| Your assignment |
Please retype the entries exactly as they stand, leaving out any pictures.
═════ Supplied data
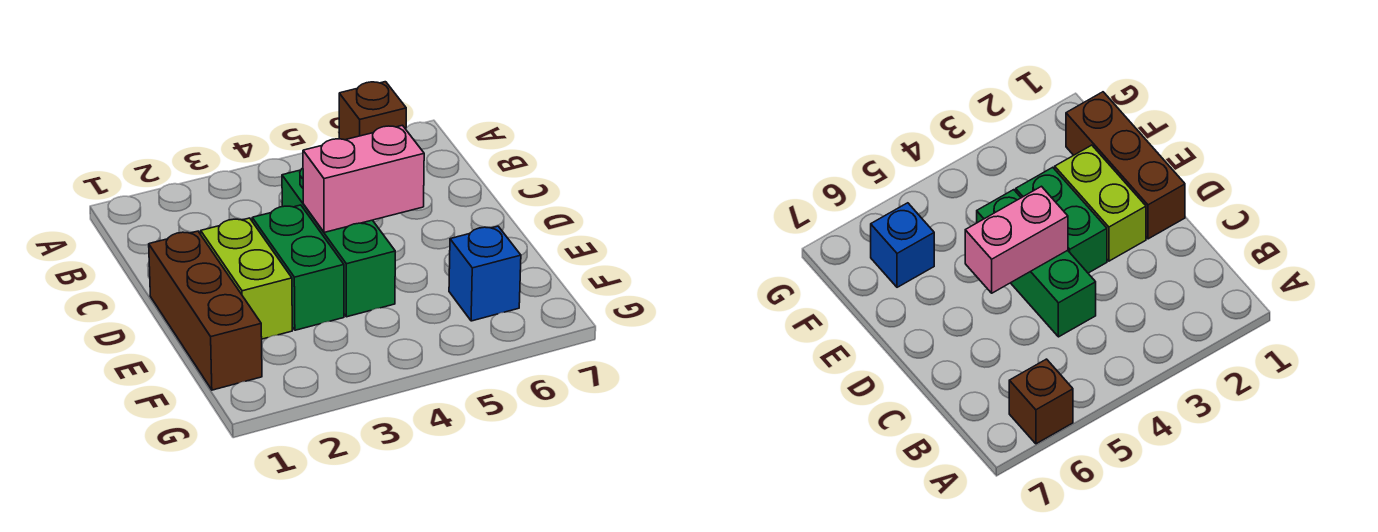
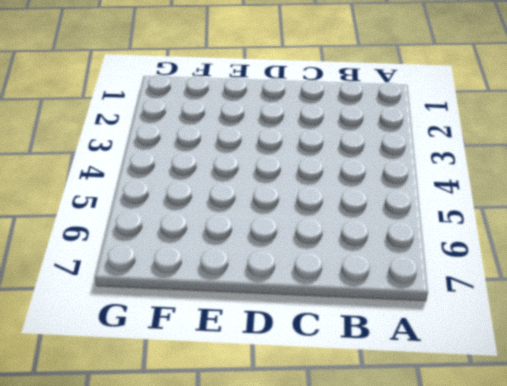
none -> brown 1x1 brick [339,82,406,140]
none -> green 1x3 brick [282,168,395,317]

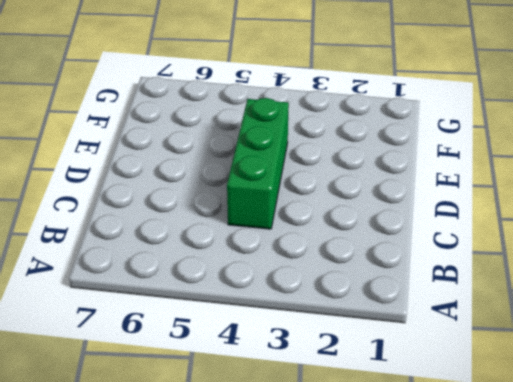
none -> brown 1x1 brick [339,82,406,140]
none -> brown 1x3 brick [149,231,262,390]

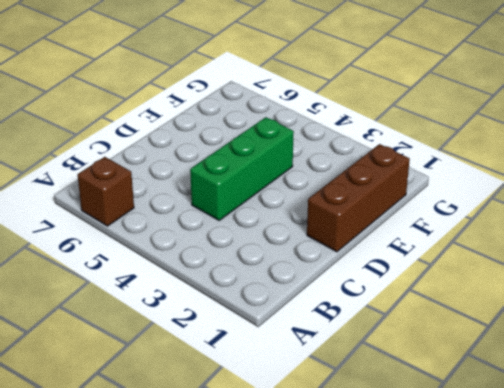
none -> lime 1x2 brick [201,218,292,339]
none -> green 1x2 brick [252,205,344,330]

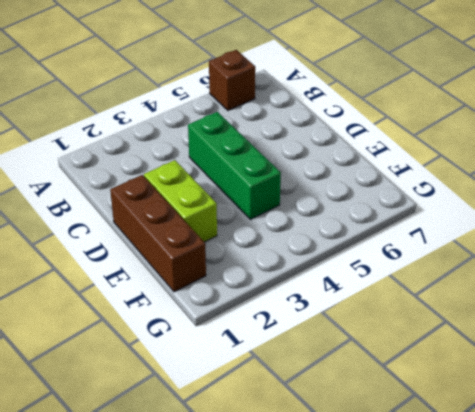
none -> green 1x2 brick [252,205,344,330]
none -> blue 1x1 brick [449,226,521,321]

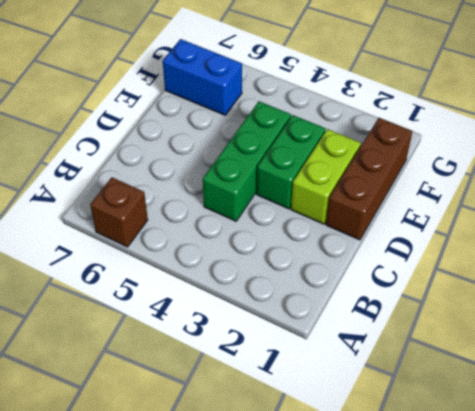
blue 1x2 brick [163,39,242,115] -> blue 1x1 brick [449,226,521,321]
none -> pink 1x2 brick [303,125,424,232]

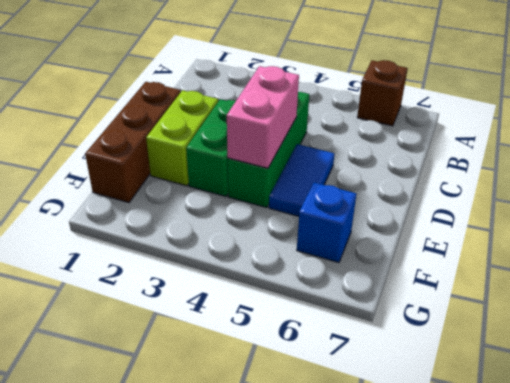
pink 1x2 brick [227,66,299,168] -> pink 1x2 brick turned to [303,125,424,232]
blue 1x2 tile [269,144,334,216] -> none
══════════
| Written answer |
none -> brown 1x1 brick [339,82,406,140]
none -> green 1x3 brick [282,168,395,317]

none -> brown 1x1 brick [339,82,406,140]
none -> brown 1x3 brick [149,231,262,390]

none -> lime 1x2 brick [201,218,292,339]
none -> green 1x2 brick [252,205,344,330]

none -> green 1x2 brick [252,205,344,330]
none -> blue 1x1 brick [449,226,521,321]

blue 1x2 brick [163,39,242,115] -> blue 1x1 brick [449,226,521,321]
none -> pink 1x2 brick [303,125,424,232]

pink 1x2 brick [227,66,299,168] -> pink 1x2 brick turned to [303,125,424,232]
blue 1x2 tile [269,144,334,216] -> none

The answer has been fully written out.